__What you have to do__. Reproduce the records without their pictures, keeping every word as it is.

►

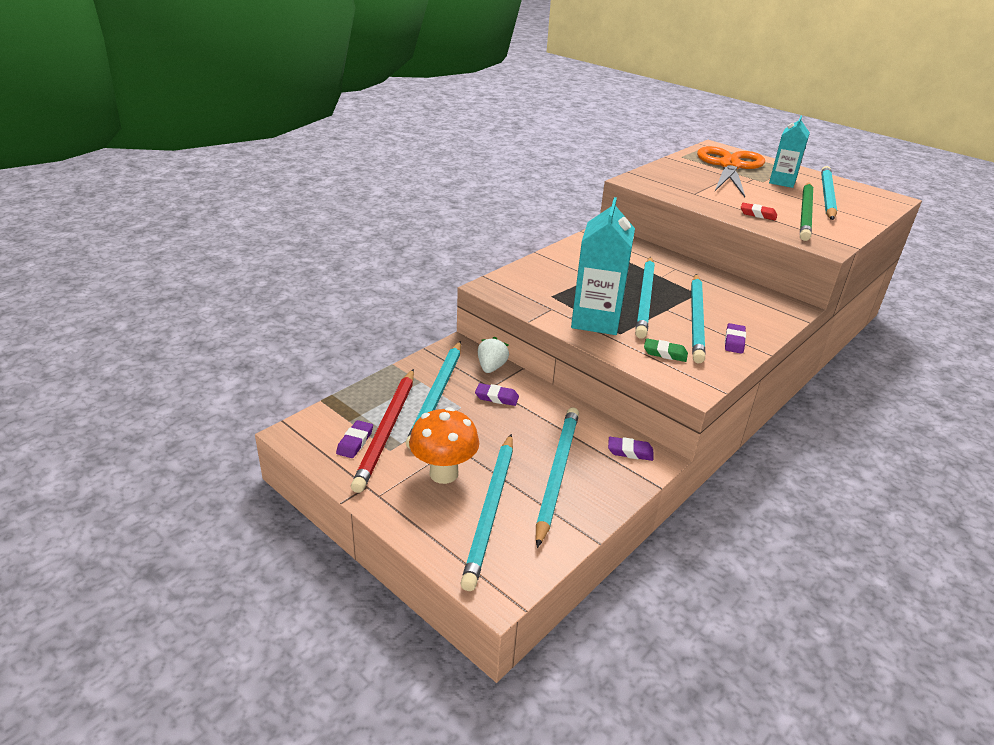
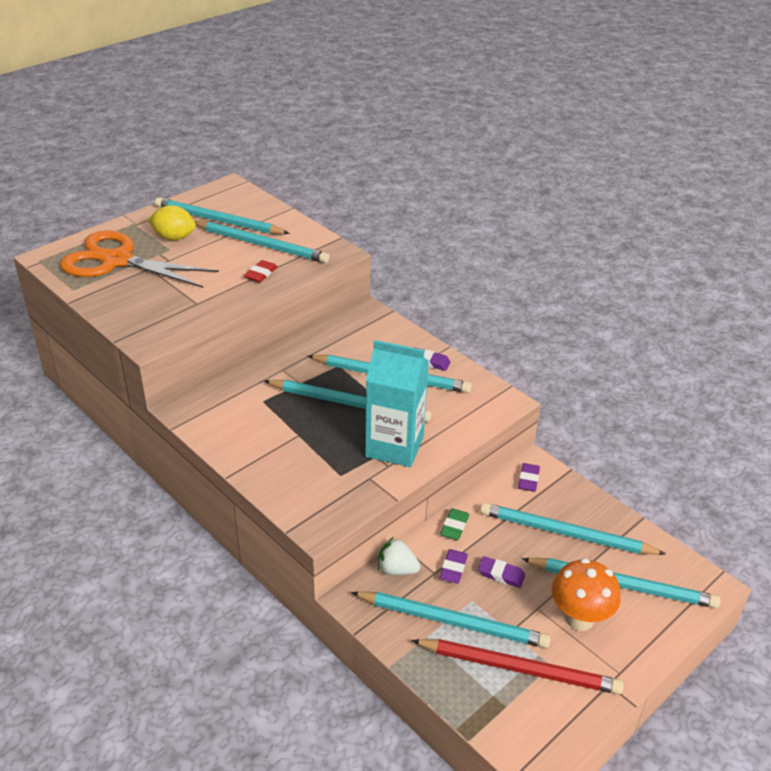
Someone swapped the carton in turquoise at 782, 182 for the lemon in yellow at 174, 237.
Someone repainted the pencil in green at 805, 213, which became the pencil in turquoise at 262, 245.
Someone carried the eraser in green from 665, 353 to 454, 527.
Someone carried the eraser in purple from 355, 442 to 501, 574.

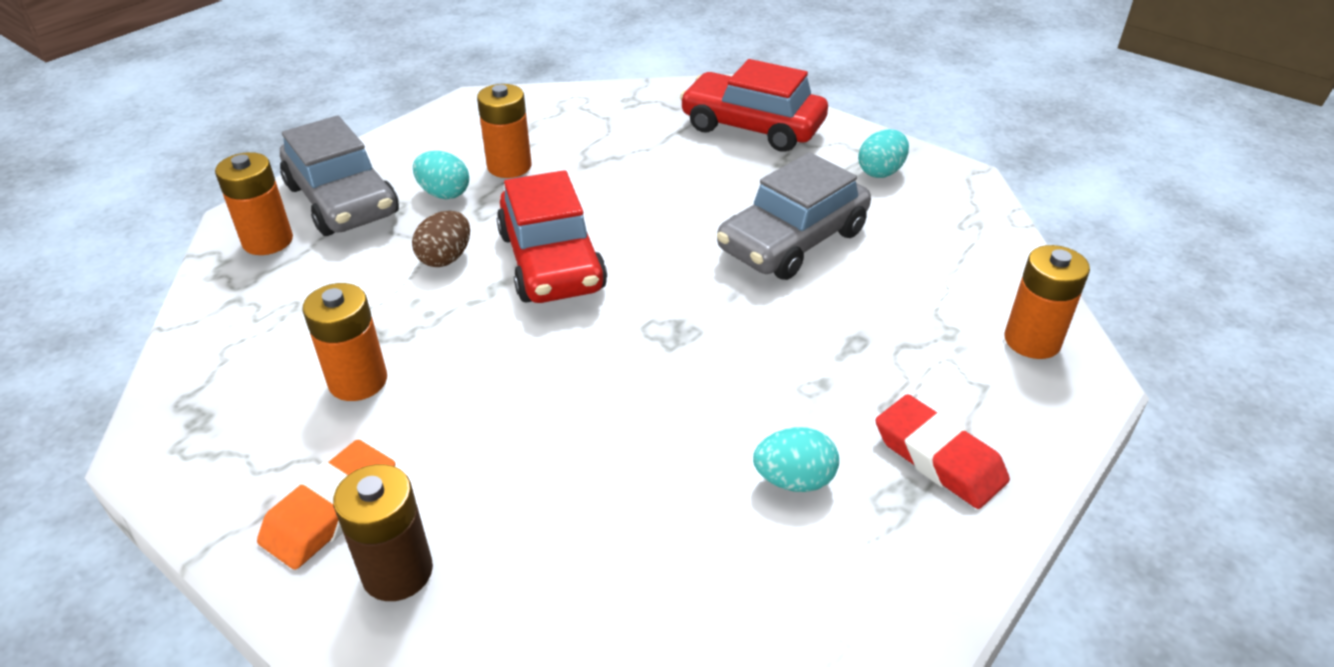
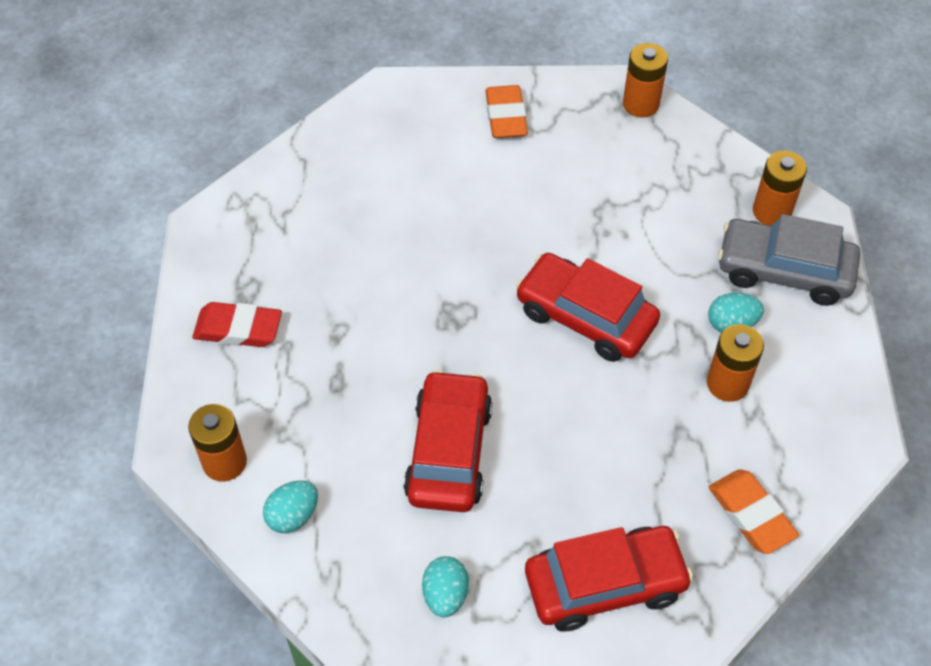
Someone carried the egg in turquoise from 794, 480 to 293, 516.
Someone repainted the car in grey at 792, 240, which became the car in red at 449, 451.
Someone carried the battery in orange from 358, 381 to 641, 104.
Someone put down the eraser in orange at 751, 514.
Someone took away the battery in brown at 397, 572.
Someone took away the egg in brown at 446, 258.

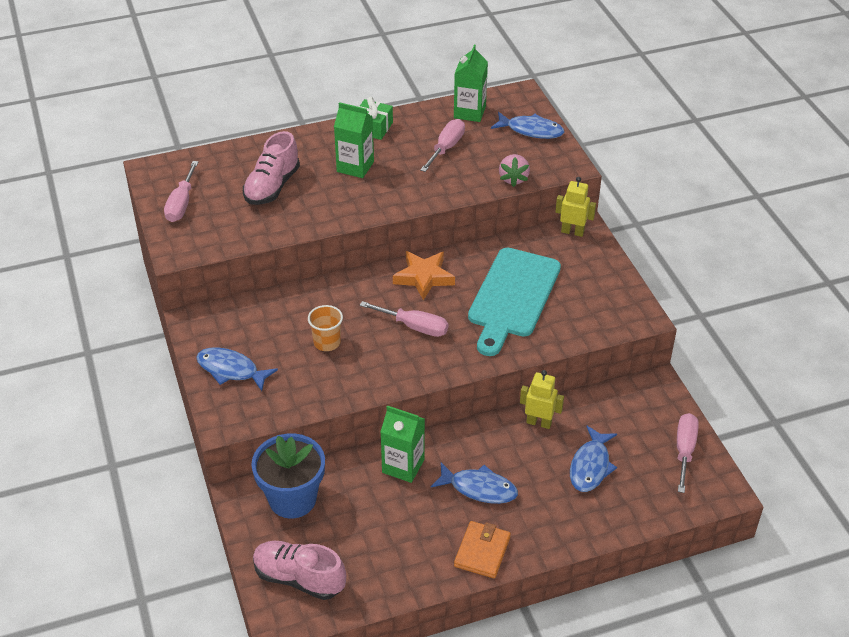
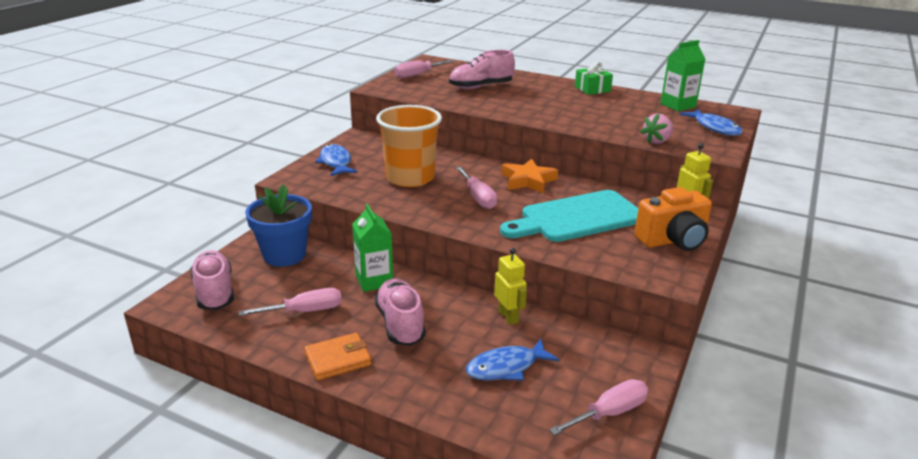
Someone carried the screwdriver in pink from 446, 148 to 305, 311.
Someone swapped the fish in blue at 479, 488 for the shoe in pink at 400, 324.
Someone scaled the cup in orange at 327, 342 by 2.08.
Someone put down the camera in orange at 673, 240.
Someone took away the carton in green at 355, 167.

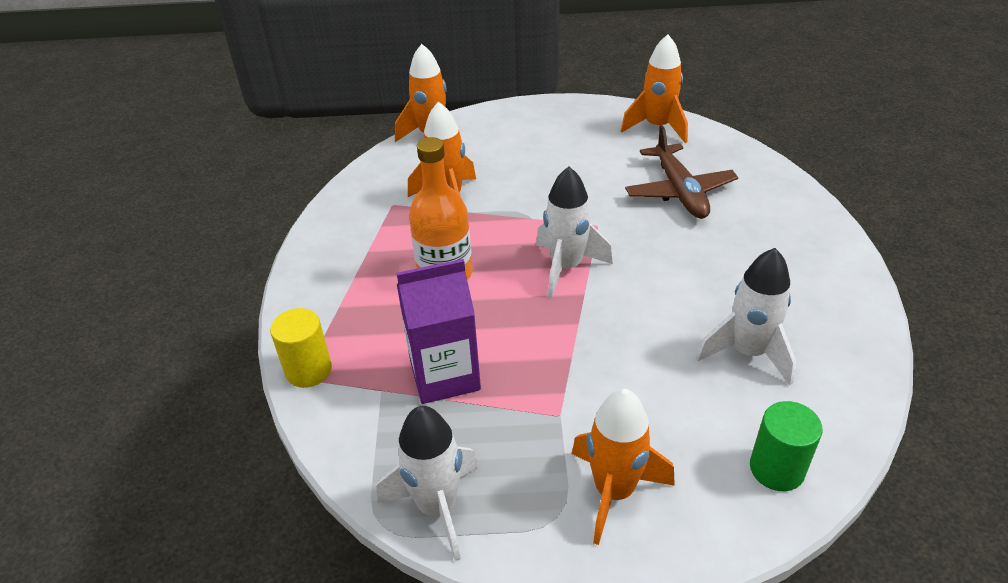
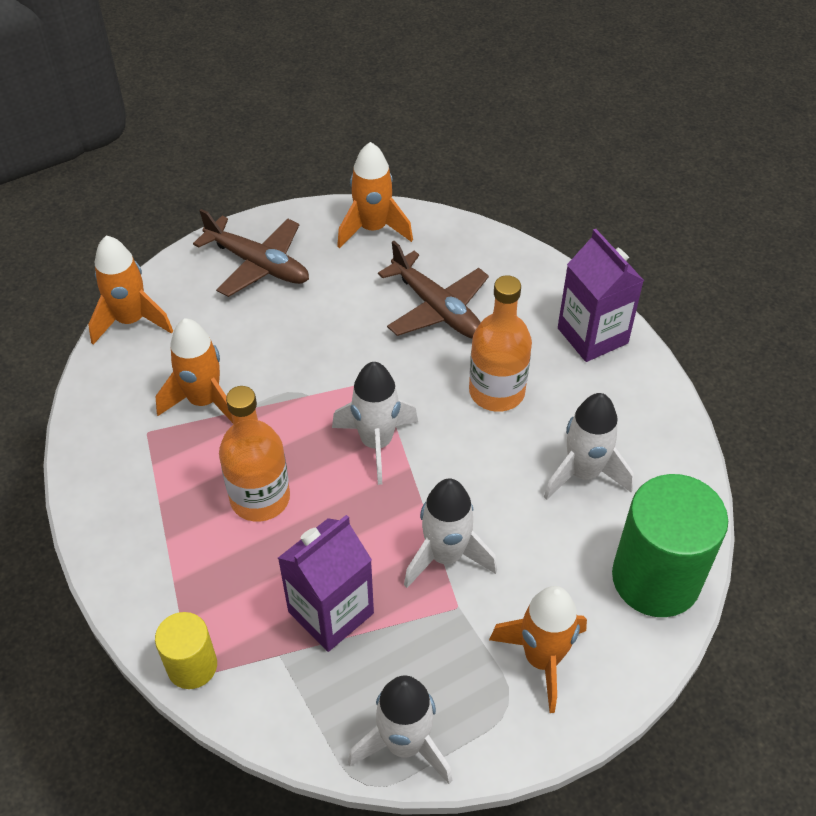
Someone put down the plane in brown at 258, 264.
Someone put down the rocket in white at 445, 556.
Someone put down the bottle in orange at 496, 391.
Someone put down the carton in purple at 592, 335.
Someone scaled the cylinder in green at 776, 469 by 1.86.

◄

__Your response__.
Someone swapped the carton in turquoise at 782, 182 for the lemon in yellow at 174, 237.
Someone repainted the pencil in green at 805, 213, which became the pencil in turquoise at 262, 245.
Someone carried the eraser in green from 665, 353 to 454, 527.
Someone carried the eraser in purple from 355, 442 to 501, 574.

Someone carried the egg in turquoise from 794, 480 to 293, 516.
Someone repainted the car in grey at 792, 240, which became the car in red at 449, 451.
Someone carried the battery in orange from 358, 381 to 641, 104.
Someone put down the eraser in orange at 751, 514.
Someone took away the battery in brown at 397, 572.
Someone took away the egg in brown at 446, 258.

Someone carried the screwdriver in pink from 446, 148 to 305, 311.
Someone swapped the fish in blue at 479, 488 for the shoe in pink at 400, 324.
Someone scaled the cup in orange at 327, 342 by 2.08.
Someone put down the camera in orange at 673, 240.
Someone took away the carton in green at 355, 167.

Someone put down the plane in brown at 258, 264.
Someone put down the rocket in white at 445, 556.
Someone put down the bottle in orange at 496, 391.
Someone put down the carton in purple at 592, 335.
Someone scaled the cylinder in green at 776, 469 by 1.86.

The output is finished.